→ Task to complete: How many lines in the material below contain the string "corded"? Reply with the number alone.

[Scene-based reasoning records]
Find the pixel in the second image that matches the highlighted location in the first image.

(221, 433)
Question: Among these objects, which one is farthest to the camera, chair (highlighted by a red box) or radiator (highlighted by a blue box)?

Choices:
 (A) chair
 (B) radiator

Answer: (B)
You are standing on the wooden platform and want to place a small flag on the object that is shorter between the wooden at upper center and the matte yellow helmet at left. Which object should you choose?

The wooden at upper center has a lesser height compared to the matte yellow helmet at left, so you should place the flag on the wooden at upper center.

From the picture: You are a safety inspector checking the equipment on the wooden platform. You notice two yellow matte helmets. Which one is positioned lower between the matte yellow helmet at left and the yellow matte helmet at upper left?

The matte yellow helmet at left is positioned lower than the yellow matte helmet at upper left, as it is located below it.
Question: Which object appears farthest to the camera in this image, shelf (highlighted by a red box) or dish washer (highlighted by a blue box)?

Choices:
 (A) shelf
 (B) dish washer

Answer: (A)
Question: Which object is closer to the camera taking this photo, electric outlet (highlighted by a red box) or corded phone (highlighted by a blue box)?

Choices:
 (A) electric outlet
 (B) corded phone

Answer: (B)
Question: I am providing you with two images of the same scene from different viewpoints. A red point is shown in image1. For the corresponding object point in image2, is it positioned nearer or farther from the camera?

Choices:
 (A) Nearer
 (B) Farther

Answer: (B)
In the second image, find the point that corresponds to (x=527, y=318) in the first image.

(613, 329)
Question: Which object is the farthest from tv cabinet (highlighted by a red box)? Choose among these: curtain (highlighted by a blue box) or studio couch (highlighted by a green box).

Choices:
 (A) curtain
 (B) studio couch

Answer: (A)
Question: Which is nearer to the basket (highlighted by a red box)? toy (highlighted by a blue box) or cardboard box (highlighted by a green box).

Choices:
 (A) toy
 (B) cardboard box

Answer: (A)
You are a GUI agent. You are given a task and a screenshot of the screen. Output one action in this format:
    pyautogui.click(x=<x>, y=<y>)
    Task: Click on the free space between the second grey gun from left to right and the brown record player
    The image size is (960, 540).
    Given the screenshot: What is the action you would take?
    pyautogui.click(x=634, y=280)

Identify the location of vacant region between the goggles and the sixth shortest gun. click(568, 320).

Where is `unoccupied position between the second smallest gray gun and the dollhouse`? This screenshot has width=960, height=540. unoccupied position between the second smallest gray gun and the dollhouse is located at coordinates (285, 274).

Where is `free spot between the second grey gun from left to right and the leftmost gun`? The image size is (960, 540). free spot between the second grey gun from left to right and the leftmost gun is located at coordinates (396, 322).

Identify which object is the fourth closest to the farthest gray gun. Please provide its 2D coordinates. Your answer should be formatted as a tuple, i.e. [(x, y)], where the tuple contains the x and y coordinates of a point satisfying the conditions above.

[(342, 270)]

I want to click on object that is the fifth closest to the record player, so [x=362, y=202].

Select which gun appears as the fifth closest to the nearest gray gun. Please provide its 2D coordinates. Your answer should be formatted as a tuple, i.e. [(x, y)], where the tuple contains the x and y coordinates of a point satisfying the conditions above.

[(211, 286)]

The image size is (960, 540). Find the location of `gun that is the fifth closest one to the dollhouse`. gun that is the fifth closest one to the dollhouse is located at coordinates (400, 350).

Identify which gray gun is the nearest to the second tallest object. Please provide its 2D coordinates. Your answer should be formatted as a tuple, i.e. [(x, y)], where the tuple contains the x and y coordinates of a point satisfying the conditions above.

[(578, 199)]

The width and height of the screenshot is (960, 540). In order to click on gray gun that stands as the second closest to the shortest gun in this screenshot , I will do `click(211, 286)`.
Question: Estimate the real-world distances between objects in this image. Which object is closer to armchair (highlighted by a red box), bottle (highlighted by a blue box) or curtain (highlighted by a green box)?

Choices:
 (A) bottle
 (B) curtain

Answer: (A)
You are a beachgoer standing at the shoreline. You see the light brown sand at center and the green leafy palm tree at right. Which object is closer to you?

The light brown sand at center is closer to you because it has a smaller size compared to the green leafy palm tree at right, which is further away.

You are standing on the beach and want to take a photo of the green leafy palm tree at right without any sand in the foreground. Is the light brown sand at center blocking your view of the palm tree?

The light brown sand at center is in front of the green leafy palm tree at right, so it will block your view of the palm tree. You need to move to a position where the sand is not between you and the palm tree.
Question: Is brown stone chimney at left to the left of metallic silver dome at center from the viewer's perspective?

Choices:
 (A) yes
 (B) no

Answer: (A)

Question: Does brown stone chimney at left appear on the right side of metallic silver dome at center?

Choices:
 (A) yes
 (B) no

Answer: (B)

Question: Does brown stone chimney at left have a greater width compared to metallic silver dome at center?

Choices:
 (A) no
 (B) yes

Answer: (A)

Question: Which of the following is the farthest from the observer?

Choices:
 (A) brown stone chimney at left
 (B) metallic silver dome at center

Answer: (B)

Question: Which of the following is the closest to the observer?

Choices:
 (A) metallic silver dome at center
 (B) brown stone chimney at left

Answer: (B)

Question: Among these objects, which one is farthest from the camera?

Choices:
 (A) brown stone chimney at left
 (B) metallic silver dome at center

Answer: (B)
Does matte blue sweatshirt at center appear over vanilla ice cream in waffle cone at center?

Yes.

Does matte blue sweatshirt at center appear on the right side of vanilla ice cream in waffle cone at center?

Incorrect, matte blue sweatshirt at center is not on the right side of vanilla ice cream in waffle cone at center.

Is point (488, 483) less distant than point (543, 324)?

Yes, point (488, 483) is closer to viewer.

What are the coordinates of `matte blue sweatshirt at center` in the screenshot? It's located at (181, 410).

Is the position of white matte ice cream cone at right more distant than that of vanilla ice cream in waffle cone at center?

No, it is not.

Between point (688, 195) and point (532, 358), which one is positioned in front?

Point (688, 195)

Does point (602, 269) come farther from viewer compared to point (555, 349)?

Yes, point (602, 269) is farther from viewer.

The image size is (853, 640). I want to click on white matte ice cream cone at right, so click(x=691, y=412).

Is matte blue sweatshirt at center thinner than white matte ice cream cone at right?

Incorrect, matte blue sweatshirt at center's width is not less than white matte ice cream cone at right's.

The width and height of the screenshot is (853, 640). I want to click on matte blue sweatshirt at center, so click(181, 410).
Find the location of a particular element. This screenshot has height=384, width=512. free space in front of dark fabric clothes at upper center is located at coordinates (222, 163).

→ Exercise answer: 2